▸ DIRECTIONS
Count every line in the records below that contains the string "rectangle". Report that number alone.

(Shape state change listings)
Content starts

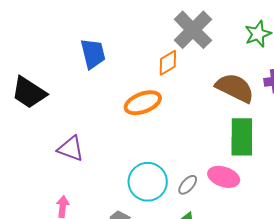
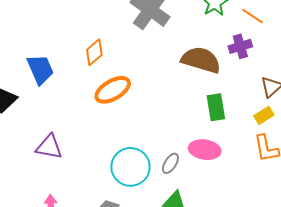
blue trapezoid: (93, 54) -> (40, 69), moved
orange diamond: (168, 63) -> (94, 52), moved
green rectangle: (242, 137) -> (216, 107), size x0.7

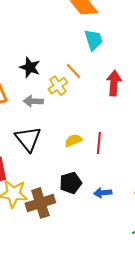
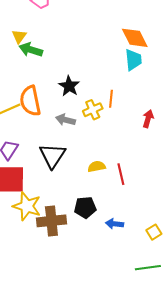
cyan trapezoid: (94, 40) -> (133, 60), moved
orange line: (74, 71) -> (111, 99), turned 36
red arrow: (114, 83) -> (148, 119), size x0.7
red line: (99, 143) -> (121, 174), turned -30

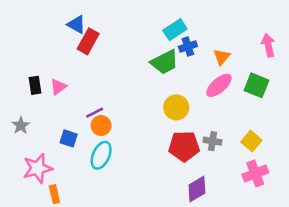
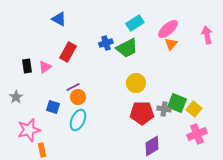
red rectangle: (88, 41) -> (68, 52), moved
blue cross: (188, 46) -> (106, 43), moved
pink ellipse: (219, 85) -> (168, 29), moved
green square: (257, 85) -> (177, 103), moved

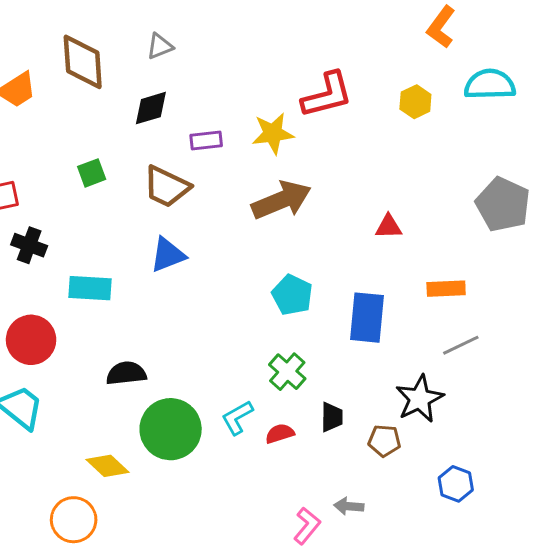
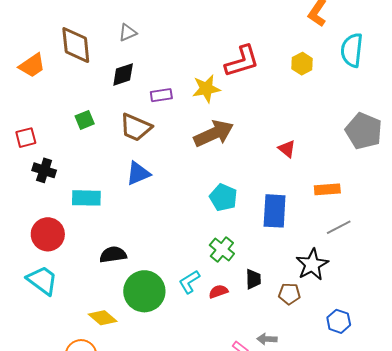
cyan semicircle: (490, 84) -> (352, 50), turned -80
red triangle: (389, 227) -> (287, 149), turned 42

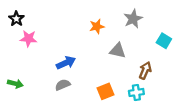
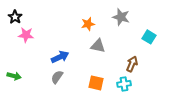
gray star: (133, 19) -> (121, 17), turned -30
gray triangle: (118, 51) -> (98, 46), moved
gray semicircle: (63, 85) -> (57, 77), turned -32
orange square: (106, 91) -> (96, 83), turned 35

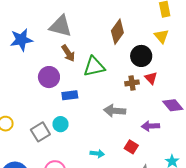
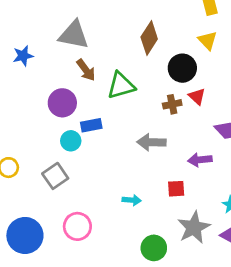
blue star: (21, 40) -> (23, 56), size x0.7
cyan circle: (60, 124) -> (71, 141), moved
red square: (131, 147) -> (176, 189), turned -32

Content ends

▸ RESPONSE TO THIS TASK
2